*The task*. Each line with the string "black" is to be copied from the records below.

:: Record excerpts

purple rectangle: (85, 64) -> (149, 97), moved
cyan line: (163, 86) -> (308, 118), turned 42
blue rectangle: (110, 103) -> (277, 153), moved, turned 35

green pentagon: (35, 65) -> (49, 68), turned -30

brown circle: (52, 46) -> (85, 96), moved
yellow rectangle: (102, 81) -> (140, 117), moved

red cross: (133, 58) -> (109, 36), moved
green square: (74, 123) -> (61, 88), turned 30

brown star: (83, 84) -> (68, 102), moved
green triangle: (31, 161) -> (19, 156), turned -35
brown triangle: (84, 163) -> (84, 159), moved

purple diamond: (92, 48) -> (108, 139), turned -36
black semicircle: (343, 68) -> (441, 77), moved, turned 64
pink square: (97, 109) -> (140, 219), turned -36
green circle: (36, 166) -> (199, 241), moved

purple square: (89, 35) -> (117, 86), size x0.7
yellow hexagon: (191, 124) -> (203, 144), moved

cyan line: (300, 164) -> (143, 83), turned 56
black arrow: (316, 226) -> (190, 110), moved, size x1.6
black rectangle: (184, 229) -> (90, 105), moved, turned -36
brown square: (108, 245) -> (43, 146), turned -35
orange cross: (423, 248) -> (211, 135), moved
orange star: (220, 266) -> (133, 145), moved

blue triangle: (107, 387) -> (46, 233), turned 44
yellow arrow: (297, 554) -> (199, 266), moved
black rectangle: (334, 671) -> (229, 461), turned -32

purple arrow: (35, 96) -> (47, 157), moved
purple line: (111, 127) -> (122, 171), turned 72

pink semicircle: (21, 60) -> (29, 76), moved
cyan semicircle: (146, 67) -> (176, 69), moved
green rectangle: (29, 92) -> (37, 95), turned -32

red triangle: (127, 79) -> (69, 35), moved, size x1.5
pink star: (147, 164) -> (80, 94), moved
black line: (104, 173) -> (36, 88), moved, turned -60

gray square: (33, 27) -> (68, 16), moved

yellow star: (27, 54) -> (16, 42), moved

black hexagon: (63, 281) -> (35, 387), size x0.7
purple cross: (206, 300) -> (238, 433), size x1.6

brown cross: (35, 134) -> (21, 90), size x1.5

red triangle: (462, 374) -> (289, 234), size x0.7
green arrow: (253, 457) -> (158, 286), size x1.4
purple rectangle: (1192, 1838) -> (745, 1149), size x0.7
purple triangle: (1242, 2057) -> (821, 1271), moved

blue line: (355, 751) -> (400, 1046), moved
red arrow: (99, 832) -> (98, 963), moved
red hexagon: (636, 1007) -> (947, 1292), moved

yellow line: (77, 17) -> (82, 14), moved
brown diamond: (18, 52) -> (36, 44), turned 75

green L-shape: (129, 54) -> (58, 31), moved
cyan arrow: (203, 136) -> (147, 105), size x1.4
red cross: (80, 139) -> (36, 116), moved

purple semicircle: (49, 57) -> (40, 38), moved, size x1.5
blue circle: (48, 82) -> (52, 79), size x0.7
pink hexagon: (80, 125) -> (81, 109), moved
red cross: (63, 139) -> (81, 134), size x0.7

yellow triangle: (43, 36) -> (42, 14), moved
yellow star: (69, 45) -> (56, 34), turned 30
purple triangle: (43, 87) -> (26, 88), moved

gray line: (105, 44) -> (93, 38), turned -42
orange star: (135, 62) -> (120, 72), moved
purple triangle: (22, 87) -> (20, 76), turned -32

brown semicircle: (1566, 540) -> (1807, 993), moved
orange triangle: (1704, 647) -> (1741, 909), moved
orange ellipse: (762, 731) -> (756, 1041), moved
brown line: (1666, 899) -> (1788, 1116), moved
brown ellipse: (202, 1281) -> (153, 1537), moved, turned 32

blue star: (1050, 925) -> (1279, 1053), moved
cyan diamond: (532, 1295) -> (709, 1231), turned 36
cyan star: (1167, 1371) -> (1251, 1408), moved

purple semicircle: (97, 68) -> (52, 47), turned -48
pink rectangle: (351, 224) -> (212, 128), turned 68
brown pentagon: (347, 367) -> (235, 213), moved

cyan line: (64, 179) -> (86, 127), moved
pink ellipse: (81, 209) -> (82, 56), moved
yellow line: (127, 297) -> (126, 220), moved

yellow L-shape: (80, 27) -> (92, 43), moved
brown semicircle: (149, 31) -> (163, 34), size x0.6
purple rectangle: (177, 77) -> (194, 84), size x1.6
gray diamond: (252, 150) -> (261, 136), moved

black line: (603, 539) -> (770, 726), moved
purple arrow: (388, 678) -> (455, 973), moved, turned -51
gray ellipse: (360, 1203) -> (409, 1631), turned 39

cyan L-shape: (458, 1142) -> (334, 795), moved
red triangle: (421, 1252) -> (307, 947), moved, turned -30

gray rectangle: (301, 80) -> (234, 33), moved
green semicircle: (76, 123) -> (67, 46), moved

::::

*Output*.
black semicircle: (343, 68) -> (441, 77), moved, turned 64
black arrow: (316, 226) -> (190, 110), moved, size x1.6
black rectangle: (184, 229) -> (90, 105), moved, turned -36
black rectangle: (334, 671) -> (229, 461), turned -32
black line: (104, 173) -> (36, 88), moved, turned -60
black hexagon: (63, 281) -> (35, 387), size x0.7
black line: (603, 539) -> (770, 726), moved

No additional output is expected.